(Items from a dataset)
···

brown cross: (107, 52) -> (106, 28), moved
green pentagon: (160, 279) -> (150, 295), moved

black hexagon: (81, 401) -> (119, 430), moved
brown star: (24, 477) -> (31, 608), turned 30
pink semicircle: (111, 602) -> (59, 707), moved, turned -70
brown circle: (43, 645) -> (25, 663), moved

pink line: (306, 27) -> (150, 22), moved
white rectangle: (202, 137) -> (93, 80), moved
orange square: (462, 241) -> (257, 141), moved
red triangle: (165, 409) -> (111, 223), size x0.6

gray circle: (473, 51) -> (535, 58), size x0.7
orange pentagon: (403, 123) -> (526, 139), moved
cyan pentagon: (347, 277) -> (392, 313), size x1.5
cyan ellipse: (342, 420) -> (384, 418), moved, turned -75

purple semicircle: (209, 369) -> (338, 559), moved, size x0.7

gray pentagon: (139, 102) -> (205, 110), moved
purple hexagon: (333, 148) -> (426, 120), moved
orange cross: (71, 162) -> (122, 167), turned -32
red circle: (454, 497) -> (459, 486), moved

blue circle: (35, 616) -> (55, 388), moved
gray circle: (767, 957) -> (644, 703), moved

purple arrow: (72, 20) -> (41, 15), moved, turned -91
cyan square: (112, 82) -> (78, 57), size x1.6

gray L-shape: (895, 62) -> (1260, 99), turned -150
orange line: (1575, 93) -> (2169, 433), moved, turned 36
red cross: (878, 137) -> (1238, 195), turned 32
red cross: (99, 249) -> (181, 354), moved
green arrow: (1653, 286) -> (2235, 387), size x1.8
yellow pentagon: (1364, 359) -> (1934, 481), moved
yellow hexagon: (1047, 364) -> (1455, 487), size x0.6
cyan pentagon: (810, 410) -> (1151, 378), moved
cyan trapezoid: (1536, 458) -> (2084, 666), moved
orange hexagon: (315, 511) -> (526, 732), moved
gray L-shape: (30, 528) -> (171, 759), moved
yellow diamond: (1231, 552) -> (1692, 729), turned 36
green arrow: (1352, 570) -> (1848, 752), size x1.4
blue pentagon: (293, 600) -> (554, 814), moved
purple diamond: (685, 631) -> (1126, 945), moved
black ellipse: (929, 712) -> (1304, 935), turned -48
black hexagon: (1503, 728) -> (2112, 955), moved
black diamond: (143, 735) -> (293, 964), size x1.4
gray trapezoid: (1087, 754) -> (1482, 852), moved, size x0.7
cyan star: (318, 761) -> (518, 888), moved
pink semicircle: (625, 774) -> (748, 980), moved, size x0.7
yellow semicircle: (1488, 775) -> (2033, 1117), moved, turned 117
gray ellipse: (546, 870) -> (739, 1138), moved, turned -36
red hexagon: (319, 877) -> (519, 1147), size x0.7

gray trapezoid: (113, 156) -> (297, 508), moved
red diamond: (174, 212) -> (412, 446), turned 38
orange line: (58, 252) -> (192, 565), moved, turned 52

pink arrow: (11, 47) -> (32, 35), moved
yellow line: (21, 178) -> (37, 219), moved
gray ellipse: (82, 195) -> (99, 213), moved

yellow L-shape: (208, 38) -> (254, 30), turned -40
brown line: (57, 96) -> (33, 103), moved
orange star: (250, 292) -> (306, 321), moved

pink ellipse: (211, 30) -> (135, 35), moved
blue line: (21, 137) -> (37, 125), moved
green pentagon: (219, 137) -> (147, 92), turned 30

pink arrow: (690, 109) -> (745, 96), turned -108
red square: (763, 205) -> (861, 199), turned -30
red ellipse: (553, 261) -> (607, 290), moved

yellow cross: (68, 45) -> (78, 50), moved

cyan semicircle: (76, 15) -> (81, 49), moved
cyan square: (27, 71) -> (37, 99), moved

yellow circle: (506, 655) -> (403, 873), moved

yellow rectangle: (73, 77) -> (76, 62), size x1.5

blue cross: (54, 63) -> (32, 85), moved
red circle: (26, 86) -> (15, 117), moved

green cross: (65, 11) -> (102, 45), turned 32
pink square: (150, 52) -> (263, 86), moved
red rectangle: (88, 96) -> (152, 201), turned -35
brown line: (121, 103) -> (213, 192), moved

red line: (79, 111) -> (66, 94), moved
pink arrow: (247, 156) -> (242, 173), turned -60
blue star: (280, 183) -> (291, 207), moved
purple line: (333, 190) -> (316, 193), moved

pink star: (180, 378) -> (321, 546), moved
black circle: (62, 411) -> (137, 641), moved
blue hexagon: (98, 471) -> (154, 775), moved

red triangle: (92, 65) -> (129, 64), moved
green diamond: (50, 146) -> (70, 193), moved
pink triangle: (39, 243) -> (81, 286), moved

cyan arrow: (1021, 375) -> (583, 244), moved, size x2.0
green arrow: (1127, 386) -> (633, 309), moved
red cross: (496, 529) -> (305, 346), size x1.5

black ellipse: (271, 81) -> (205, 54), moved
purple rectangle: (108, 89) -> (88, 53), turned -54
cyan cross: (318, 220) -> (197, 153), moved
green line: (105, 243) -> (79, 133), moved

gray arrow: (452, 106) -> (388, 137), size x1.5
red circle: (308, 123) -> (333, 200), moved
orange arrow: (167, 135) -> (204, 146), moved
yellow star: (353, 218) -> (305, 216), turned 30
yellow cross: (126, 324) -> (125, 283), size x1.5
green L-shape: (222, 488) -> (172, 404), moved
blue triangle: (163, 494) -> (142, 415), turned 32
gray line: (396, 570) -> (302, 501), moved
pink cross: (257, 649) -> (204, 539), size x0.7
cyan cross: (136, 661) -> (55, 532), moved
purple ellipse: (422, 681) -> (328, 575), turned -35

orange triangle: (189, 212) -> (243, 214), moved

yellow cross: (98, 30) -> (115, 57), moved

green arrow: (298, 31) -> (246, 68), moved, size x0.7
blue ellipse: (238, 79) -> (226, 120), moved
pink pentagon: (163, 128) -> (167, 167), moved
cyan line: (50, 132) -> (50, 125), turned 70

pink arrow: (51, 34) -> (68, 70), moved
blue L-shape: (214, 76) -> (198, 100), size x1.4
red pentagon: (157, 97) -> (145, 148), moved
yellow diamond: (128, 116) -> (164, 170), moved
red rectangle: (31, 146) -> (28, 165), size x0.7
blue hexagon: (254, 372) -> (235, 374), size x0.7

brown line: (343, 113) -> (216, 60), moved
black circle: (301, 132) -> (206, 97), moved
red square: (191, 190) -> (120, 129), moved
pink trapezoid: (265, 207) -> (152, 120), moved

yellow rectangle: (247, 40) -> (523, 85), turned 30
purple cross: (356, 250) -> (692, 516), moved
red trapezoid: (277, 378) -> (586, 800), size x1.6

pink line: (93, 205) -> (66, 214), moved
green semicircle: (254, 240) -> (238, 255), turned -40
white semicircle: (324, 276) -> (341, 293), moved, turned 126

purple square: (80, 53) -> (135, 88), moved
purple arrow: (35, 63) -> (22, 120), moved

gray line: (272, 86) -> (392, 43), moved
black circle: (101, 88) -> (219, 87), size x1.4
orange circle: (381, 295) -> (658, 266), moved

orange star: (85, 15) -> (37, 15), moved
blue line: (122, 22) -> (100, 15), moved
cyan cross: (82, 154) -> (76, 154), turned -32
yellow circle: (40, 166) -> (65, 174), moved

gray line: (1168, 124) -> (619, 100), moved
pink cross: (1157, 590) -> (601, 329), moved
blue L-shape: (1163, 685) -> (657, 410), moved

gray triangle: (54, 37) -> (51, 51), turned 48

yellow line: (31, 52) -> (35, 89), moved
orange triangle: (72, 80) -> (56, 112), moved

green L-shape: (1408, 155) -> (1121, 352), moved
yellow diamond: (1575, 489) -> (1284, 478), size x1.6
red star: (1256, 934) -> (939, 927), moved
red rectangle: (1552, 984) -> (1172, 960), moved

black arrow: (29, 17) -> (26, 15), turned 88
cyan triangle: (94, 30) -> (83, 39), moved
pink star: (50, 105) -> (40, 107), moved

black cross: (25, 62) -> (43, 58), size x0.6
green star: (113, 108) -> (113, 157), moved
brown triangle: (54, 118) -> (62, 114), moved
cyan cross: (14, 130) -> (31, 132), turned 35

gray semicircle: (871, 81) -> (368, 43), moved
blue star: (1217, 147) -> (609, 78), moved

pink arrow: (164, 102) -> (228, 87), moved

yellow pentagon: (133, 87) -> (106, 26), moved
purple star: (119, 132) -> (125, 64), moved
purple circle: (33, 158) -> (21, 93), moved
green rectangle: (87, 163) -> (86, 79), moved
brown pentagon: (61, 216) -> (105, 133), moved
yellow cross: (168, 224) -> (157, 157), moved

···

## The task
Only the lines above starting with the one with "yellow cross: (126, 324)" and going through the one with "yellow cross: (98, 30) -> (115, 57), moved" are to be copied, word for word and with both ends kept.

## Answer box
yellow cross: (126, 324) -> (125, 283), size x1.5
green L-shape: (222, 488) -> (172, 404), moved
blue triangle: (163, 494) -> (142, 415), turned 32
gray line: (396, 570) -> (302, 501), moved
pink cross: (257, 649) -> (204, 539), size x0.7
cyan cross: (136, 661) -> (55, 532), moved
purple ellipse: (422, 681) -> (328, 575), turned -35

orange triangle: (189, 212) -> (243, 214), moved

yellow cross: (98, 30) -> (115, 57), moved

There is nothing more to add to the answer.